AVAILABLE RECORDS:
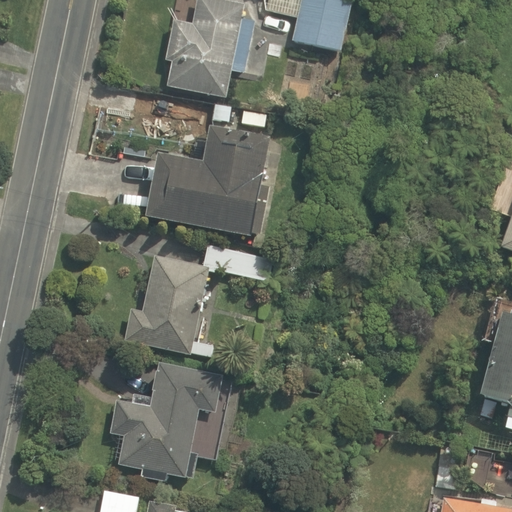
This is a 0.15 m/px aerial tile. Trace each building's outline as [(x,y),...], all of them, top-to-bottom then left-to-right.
[(232,96),(235,73),(247,75),(254,20),(242,18),(244,6),(204,0),(192,0),(189,19),(169,16),(163,62),(175,64),(171,87),(232,96)] [(355,0),(262,0),(261,16),(299,20),(296,44),(350,50),(355,0)] [(278,135),(214,124),(208,159),(160,151),(149,215),(261,235),(278,135)] [(511,257),(511,186),(501,214),(511,217),(511,229),(502,253),(511,257)] [(211,267),(153,255),(141,311),(130,308),(123,342),(190,356),(190,354),(211,358),(214,346),(195,342),(211,267)] [(511,315),(501,313),(478,395),(511,404),(511,315)] [(149,408),(116,401),(109,433),(124,437),(118,464),(142,470),(140,478),(165,484),(167,475),(192,480),(197,455),(190,454),(199,413),(216,416),(224,377),(159,363),(149,408)] [(191,511),(191,509),(176,507),(141,502),(142,491),(102,485),(100,496),(97,511),(191,511)] [(442,498),(441,510),(430,509),(429,511),(511,511),(511,497),(487,495),(486,504),(442,498)]
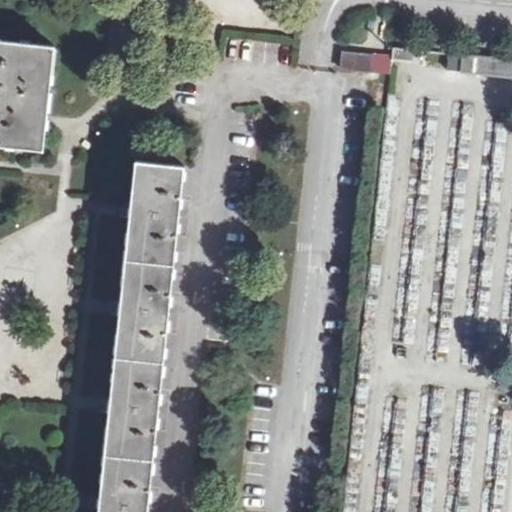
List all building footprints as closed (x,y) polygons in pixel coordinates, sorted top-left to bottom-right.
[(0,147),(44,153),(55,47),(0,40),(0,147)] [(419,49),(393,47),(392,60),(418,62),(419,49)] [(391,50),(345,48),(344,65),(390,69),(391,50)] [(509,71),(511,58),(511,57),(470,53),(469,67),(509,71)] [(146,511),(180,165),(132,160),(128,208),(118,303),(109,401),(99,497),(97,511),(146,511)]
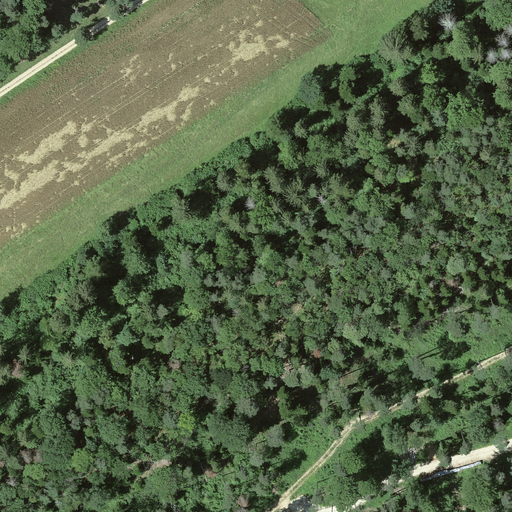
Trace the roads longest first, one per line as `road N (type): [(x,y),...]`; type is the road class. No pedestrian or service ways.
road 1 (track): [(270,511),(380,411),(511,343)]
road 2 (track): [(314,511),(415,468),(511,444)]
road 3 (track): [(143,0),(0,95)]
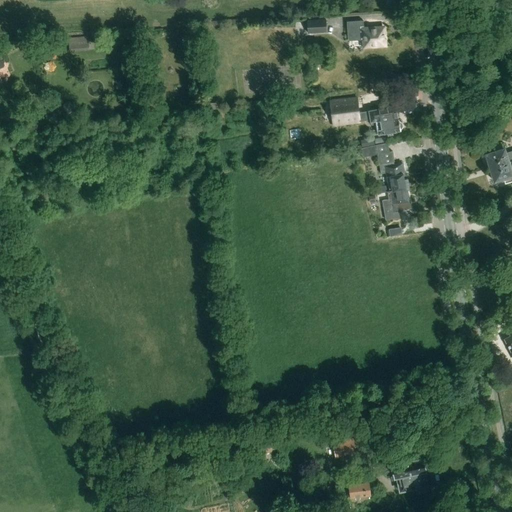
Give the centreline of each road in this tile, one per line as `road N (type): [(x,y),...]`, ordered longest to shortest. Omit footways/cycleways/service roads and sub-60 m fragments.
road 1 (secondary): [(503,511),(436,138),(431,0)]
road 2 (track): [(115,511),(0,222)]
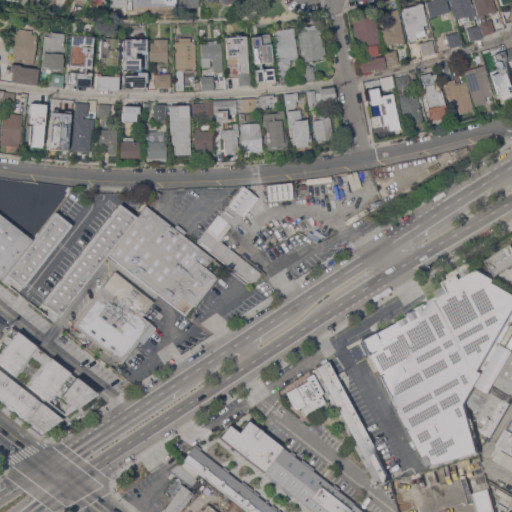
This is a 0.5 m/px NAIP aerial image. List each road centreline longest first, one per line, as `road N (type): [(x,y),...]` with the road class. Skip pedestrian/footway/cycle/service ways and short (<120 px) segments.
road 1 (residential): [(511,131),(214,175),(109,177),(0,166)]
road 2 (secondary): [(71,483),(338,310)]
road 3 (residential): [(361,158),(334,0)]
road 4 (secondary): [(176,384),(52,467)]
road 5 (secondary): [(495,180),(382,252)]
road 6 (secondary): [(397,271),(511,203)]
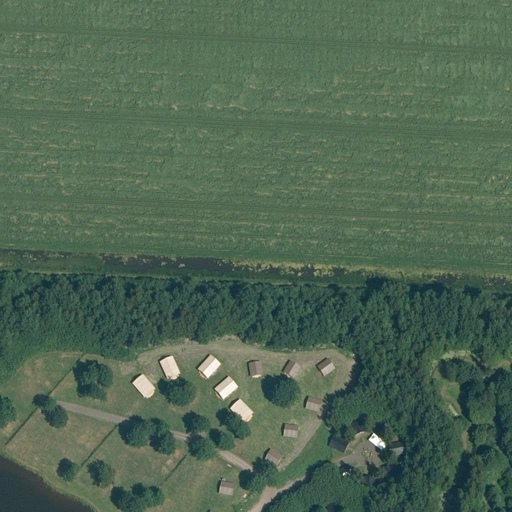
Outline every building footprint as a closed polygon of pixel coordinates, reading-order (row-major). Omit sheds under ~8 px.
[(362,429),(358,420),(349,424),(353,433),(362,429)] [(386,435),(391,426),(383,421),(377,430),(386,435)] [(344,443),(335,439),(330,448),(339,452),(344,443)] [(396,457),(406,455),(404,445),(394,447),(396,457)] [(344,471),(335,477),(340,485),(349,480),(344,471)] [(386,479),(394,485),(400,478),(392,471),(386,479)] [(364,486),(365,496),(375,495),(374,485),(364,486)]
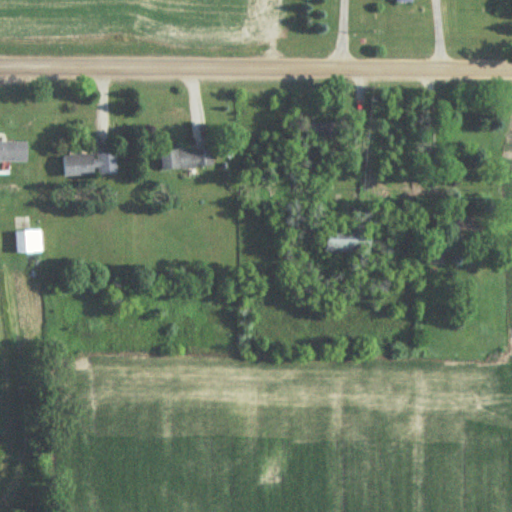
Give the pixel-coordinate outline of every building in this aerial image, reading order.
[(305,141),(330,141),(330,123),(305,123),(305,141)] [(160,172),(211,169),(210,149),(159,153),(160,172)] [(115,177),(114,150),(94,150),(94,156),(62,157),(62,178),(115,177)] [(449,250),(483,251),(484,220),(450,219),(449,250)] [(14,254),(39,254),(39,232),(14,232),(14,254)] [(368,233),(322,233),(322,253),(368,253),(368,233)] [(424,265),(442,265),(442,246),(424,246),(424,265)]
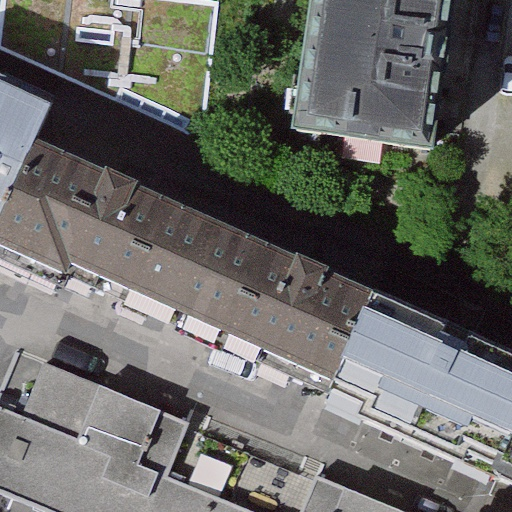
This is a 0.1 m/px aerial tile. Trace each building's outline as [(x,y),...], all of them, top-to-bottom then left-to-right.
[(5,0),(2,50),(198,141),(219,5),(187,0),(5,0)] [(431,149),(451,7),(403,0),(328,0),(310,133),(431,149)] [(48,122),(0,99),(0,260),(67,290),(73,279),(43,216),(67,161),(39,147),(48,122)] [(115,292),(120,280),(158,198),(67,161),(43,216),(73,279),(115,292)] [(374,293),(158,198),(120,280),(335,375),(374,293)] [(511,452),(511,352),(374,293),(335,375),(330,389),(505,468),(511,452)] [(396,511),(315,477),(300,511),(241,511),(230,507),(163,480),(175,453),(187,427),(43,365),(31,391),(19,418),(0,411),(0,497),(2,498),(36,511),(396,511)]
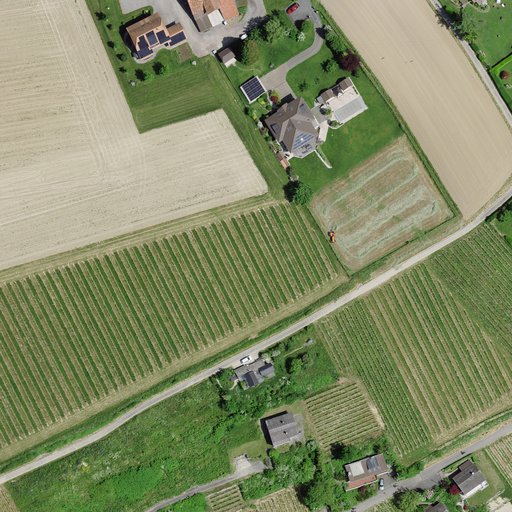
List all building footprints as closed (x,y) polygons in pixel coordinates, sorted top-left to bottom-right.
[(186,0),(193,15),(202,31),(212,26),(207,15),(220,8),(226,19),(238,14),(231,0),(186,0)] [(157,17),(128,31),(141,60),(153,54),(151,51),(168,43),(170,47),(186,40),(179,25),(164,32),(157,17)] [(235,56),(230,48),(219,54),(224,62),(235,56)] [(259,74),(241,83),(249,99),(267,90),(259,74)] [(350,87),(346,80),(338,85),(343,92),(350,87)] [(333,98),(329,91),(320,97),(325,103),(333,98)] [(312,123),(298,100),(262,122),(276,144),(280,142),(288,155),(315,138),(308,125),(312,123)] [(262,377),(275,371),(271,363),(264,366),(261,359),(234,371),(240,383),(246,380),(250,388),(259,385),(255,376),(260,374),(262,377)] [(300,438),(292,413),(266,422),(274,447),(300,438)] [(383,454),(345,467),(351,485),(389,472),(383,454)] [(474,464),(452,480),(465,498),(487,482),(474,464)] [(447,511),(441,503),(428,511),(447,511)]
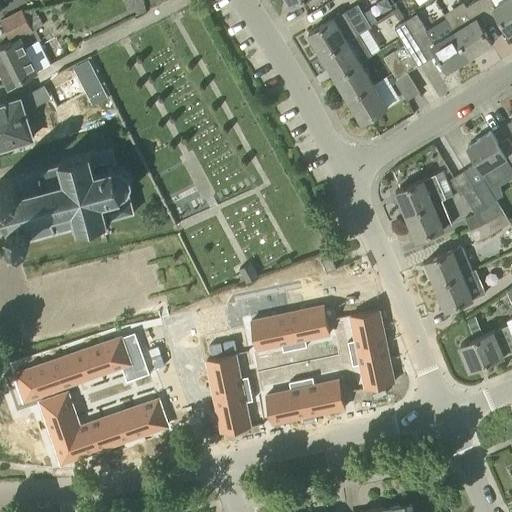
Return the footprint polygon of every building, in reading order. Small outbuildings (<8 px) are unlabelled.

INSTRUCTIONS FOR THE TASK:
Reproduce all of the lines above character for character, leaving out the pictures.

THE RESULT:
This is a 0.15 m/px aerial tile. Trace each building's outline as [(x,y),...], all of them, top-to-bottom then left-to-right.
[(232,96),(235,73),(247,75),(254,20),(242,18),(244,6),(204,0),(192,0),(189,19),(169,16),(163,62),(175,64),(171,87),(232,96)] [(355,0),(262,0),(261,16),(299,20),(296,44),(350,50),(355,0)] [(278,135),(214,124),(208,159),(160,151),(149,215),(261,235),(278,135)] [(511,257),(511,186),(501,214),(511,217),(511,229),(502,253),(511,257)] [(211,267),(153,255),(141,311),(130,308),(123,342),(190,356),(190,354),(211,358),(214,346),(195,342),(211,267)] [(511,315),(501,313),(478,395),(511,404),(511,315)] [(149,408),(116,401),(109,433),(124,437),(118,464),(142,470),(140,478),(165,484),(167,475),(192,480),(197,455),(190,454),(199,413),(216,416),(224,377),(159,363),(149,408)] [(191,511),(191,509),(176,507),(141,502),(142,491),(102,485),(100,496),(97,511),(191,511)] [(442,498),(441,510),(430,509),(429,511),(511,511),(511,497),(487,495),(486,504),(442,498)]
List all building footprints as closed (x,y) polygons in pixel coordinates, sorted top-left to bottom-right.
[(0,147),(44,153),(55,47),(0,40),(0,147)] [(419,49),(393,47),(392,60),(418,62),(419,49)] [(391,50),(345,48),(344,65),(390,69),(391,50)] [(509,71),(511,58),(511,57),(470,53),(469,67),(509,71)] [(146,511),(180,165),(132,160),(128,208),(118,303),(109,401),(99,497),(97,511),(146,511)]
Trace the roads longest first, one per line as `road N (type): [(x,y),...]`; type is the road class. No pedestrian or service ways.
road 1 (track): [(270,511),(380,411),(511,343)]
road 2 (track): [(314,511),(415,468),(511,444)]
road 3 (track): [(143,0),(0,95)]
Give the centreline of each road in this tile, one per line as `road N (type): [(x,y),...]`, ordered longest to shortest. Omit footways/cycleways/service roads and sub-60 m fragments.
road 1 (secondary): [(503,511),(436,138),(431,0)]
road 2 (track): [(115,511),(0,222)]
This is a 0.5 m/px NAIP aerial image. List each road centreline longest first, one per line, as `road N (type): [(x,y),...]` with the road class. Skip pedestrian/footway/cycle/service ways and short (<120 px) segments.
road 1 (residential): [(511,131),(214,175),(109,177),(0,166)]
road 2 (secondary): [(71,483),(338,310)]
road 3 (residential): [(361,158),(334,0)]
road 4 (secondary): [(176,384),(52,467)]
road 5 (secondary): [(495,180),(382,252)]
road 6 (secondary): [(397,271),(511,203)]
Outline every building footprint as a closed polygon of pixel coordinates, reading-order (row-major). Omit sheds under ~8 px.
[(362,429),(358,420),(349,424),(353,433),(362,429)] [(386,435),(391,426),(383,421),(377,430),(386,435)] [(344,443),(335,439),(330,448),(339,452),(344,443)] [(396,457),(406,455),(404,445),(394,447),(396,457)] [(344,471),(335,477),(340,485),(349,480),(344,471)] [(386,479),(394,485),(400,478),(392,471),(386,479)] [(364,486),(365,496),(375,495),(374,485),(364,486)]
Give the pixel-coordinate outline of every building in this aerial image, reading order.
[(305,141),(330,141),(330,123),(305,123),(305,141)] [(160,172),(211,169),(210,149),(159,153),(160,172)] [(115,177),(114,150),(94,150),(94,156),(62,157),(62,178),(115,177)] [(449,250),(483,251),(484,220),(450,219),(449,250)] [(14,254),(39,254),(39,232),(14,232),(14,254)] [(368,233),(322,233),(322,253),(368,253),(368,233)] [(424,265),(442,265),(442,246),(424,246),(424,265)]
This is a 0.1 m/px aerial tile. Trace each building's outline as [(x,y),...], all of them, top-to-bottom then left-to-right.
[(5,0),(2,50),(198,141),(219,5),(187,0),(5,0)] [(431,149),(451,7),(403,0),(328,0),(310,133),(431,149)] [(48,122),(0,99),(0,260),(67,290),(73,279),(43,216),(67,161),(39,147),(48,122)] [(115,292),(120,280),(158,198),(67,161),(43,216),(73,279),(115,292)] [(374,293),(158,198),(120,280),(335,375),(374,293)] [(511,452),(511,352),(374,293),(335,375),(330,389),(505,468),(511,452)] [(396,511),(315,477),(300,511),(241,511),(230,507),(163,480),(175,453),(187,427),(43,365),(31,391),(19,418),(0,411),(0,497),(2,498),(36,511),(396,511)]
List all building footprints as closed (x,y) polygons in pixel coordinates, sorted top-left to bottom-right.
[(186,0),(193,15),(202,31),(212,26),(207,15),(220,8),(226,19),(238,14),(231,0),(186,0)] [(157,17),(128,31),(141,60),(153,54),(151,51),(168,43),(170,47),(186,40),(179,25),(164,32),(157,17)] [(235,56),(230,48),(219,54),(224,62),(235,56)] [(259,74),(241,83),(249,99),(267,90),(259,74)] [(350,87),(346,80),(338,85),(343,92),(350,87)] [(333,98),(329,91),(320,97),(325,103),(333,98)] [(312,123),(298,100),(262,122),(276,144),(280,142),(288,155),(315,138),(308,125),(312,123)] [(262,377),(275,371),(271,363),(264,366),(261,359),(234,371),(240,383),(246,380),(250,388),(259,385),(255,376),(260,374),(262,377)] [(300,438),(292,413),(266,422),(274,447),(300,438)] [(383,454),(345,467),(351,485),(389,472),(383,454)] [(474,464),(452,480),(465,498),(487,482),(474,464)] [(447,511),(441,503),(428,511),(447,511)]
Return the footprint polygon of every building, in reading order. Small outbuildings (<8 px) are unlabelled.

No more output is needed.